§ **WHAT NEEDS TO BE DONE**
Ignoring the pictures, copy the data exactly.

§ **RAW DATA**

******************************

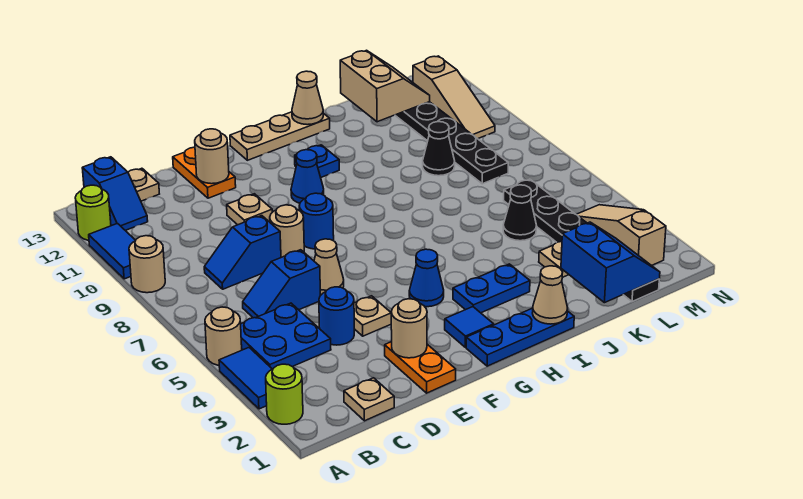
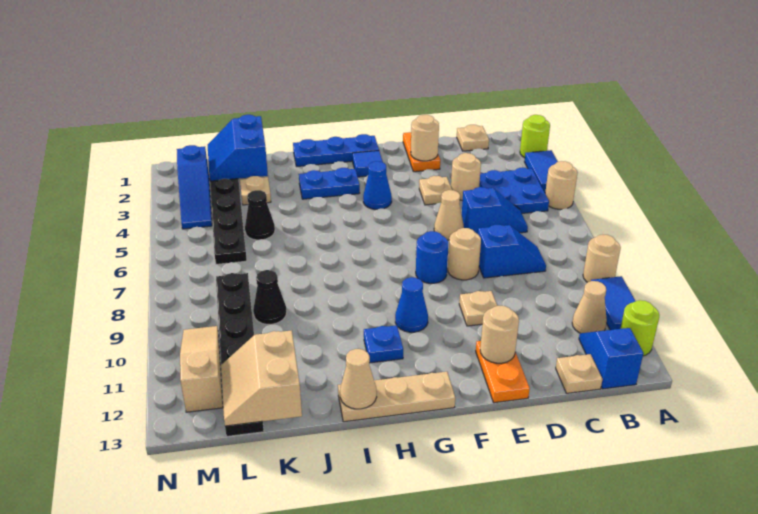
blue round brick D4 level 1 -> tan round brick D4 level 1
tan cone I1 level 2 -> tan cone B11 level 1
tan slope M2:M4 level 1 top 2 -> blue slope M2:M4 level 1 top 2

******************************

§ **EXERCISE RESULT**
blue round brick D4 level 1 -> tan round brick D4 level 1
tan cone I1 level 2 -> tan cone B11 level 1
tan slope M2:M4 level 1 top 2 -> blue slope M2:M4 level 1 top 2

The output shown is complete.